── Exercise materials ──
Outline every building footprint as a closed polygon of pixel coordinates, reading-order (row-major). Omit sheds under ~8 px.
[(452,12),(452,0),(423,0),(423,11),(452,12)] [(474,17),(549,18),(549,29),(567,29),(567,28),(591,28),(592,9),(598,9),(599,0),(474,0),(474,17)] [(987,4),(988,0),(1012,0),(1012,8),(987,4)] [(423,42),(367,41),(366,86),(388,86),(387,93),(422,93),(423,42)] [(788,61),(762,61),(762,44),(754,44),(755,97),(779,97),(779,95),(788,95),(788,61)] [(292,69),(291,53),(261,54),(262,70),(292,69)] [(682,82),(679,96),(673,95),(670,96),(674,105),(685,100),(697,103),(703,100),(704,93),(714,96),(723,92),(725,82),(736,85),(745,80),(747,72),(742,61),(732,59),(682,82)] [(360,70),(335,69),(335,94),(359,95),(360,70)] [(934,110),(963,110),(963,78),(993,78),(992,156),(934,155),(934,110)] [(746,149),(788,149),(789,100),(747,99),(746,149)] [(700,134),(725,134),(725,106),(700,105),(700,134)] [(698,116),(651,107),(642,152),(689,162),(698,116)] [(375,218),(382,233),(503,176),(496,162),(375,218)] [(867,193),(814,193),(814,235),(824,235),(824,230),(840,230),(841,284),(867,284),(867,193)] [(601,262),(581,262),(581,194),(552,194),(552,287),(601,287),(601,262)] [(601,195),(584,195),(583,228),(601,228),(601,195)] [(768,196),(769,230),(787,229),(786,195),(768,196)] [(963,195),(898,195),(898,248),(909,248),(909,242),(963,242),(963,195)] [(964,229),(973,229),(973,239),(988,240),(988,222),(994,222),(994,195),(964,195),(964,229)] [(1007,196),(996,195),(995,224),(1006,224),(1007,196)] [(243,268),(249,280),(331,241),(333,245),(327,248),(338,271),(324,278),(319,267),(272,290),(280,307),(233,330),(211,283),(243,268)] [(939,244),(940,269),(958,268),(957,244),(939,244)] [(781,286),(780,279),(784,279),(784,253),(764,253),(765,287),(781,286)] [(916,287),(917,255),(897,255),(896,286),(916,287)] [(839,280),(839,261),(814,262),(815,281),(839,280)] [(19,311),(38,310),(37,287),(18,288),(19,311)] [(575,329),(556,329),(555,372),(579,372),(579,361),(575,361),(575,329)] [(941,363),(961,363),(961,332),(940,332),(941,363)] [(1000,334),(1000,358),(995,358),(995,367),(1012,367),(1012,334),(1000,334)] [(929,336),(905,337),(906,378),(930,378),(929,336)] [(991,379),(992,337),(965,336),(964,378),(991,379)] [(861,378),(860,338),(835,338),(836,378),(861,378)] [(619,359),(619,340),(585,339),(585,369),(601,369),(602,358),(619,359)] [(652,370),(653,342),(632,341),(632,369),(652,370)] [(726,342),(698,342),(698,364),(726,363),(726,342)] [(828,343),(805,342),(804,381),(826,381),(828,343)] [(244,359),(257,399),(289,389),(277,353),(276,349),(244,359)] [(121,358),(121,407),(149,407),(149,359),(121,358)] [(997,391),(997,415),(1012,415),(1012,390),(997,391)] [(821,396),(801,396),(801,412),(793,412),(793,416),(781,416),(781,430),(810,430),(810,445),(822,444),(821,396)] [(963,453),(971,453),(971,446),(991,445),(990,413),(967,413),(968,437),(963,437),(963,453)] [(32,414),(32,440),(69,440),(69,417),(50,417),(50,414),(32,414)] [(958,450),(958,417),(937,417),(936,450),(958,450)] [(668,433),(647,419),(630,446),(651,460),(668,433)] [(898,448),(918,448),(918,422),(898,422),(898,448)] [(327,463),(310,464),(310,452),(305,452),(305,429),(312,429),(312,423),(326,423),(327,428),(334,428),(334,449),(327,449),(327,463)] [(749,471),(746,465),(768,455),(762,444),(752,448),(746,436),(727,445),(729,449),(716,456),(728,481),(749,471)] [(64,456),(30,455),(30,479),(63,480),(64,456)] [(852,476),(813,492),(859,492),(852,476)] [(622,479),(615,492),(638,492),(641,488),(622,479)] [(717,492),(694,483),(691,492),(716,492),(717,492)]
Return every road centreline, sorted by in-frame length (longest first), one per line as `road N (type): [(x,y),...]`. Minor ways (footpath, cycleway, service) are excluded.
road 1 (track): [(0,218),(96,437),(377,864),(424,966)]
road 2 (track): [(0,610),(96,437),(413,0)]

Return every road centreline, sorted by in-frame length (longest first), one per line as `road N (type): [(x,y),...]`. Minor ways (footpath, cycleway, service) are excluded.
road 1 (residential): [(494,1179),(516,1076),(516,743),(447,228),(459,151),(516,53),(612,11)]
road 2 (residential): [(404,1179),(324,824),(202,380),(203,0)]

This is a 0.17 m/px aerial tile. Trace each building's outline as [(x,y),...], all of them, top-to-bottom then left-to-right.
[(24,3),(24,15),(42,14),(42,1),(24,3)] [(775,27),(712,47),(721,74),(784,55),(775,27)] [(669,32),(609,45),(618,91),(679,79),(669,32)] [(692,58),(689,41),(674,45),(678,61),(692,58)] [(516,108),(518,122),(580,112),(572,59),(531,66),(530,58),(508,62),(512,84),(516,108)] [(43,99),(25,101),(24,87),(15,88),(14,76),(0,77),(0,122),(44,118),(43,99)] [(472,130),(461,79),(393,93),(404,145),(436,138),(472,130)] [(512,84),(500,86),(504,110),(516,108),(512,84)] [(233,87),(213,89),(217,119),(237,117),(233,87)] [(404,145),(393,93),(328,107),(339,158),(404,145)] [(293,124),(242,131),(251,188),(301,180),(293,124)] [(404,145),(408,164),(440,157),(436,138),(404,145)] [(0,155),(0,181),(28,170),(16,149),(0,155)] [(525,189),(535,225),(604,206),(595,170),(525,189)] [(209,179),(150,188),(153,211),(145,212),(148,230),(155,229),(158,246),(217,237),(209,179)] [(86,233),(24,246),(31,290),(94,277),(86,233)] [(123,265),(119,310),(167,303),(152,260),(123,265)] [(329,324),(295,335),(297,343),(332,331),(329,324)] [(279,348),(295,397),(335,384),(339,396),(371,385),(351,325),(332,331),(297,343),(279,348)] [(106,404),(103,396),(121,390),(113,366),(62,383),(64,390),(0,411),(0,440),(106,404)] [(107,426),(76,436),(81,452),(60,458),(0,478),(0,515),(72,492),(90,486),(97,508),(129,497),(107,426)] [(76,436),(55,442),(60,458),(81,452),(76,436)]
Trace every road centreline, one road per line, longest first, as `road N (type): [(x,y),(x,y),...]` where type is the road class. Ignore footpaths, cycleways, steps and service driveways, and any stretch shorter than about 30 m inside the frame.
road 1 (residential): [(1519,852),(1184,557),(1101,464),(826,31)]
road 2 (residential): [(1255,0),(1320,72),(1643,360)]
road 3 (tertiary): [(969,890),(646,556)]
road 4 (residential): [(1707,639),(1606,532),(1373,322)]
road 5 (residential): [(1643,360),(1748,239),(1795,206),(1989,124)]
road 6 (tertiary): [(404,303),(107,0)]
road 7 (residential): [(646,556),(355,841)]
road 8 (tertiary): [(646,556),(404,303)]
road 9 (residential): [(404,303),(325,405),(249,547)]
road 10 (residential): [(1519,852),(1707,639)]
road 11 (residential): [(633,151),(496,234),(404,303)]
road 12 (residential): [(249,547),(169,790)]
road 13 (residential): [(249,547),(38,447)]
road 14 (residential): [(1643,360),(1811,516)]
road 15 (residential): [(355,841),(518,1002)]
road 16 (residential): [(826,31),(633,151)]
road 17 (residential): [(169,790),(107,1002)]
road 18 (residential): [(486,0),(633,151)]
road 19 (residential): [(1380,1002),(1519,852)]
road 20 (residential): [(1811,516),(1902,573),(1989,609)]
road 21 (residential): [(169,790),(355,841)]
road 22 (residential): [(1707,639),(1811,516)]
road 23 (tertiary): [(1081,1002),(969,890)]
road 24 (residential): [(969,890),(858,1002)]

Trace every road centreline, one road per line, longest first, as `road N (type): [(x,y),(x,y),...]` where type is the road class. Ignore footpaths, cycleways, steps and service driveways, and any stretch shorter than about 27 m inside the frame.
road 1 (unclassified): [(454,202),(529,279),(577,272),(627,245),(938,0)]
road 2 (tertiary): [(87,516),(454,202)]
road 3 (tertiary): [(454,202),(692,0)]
───
- **Task directions**
The output consists solely of the lines from the line that contains "27 m inside the frame." through the final line of the data.

- **Reply to the task**
Trace every road centreline, one road per line, longest first, as `road N (type): [(x,y),(x,y),...]` where type is the road class. Ignore footpaths, cycleways, steps and service driveways, and any stretch shorter than about 27 m inside the frame.
road 1 (unclassified): [(454,202),(529,279),(577,272),(627,245),(938,0)]
road 2 (tertiary): [(87,516),(454,202)]
road 3 (tertiary): [(454,202),(692,0)]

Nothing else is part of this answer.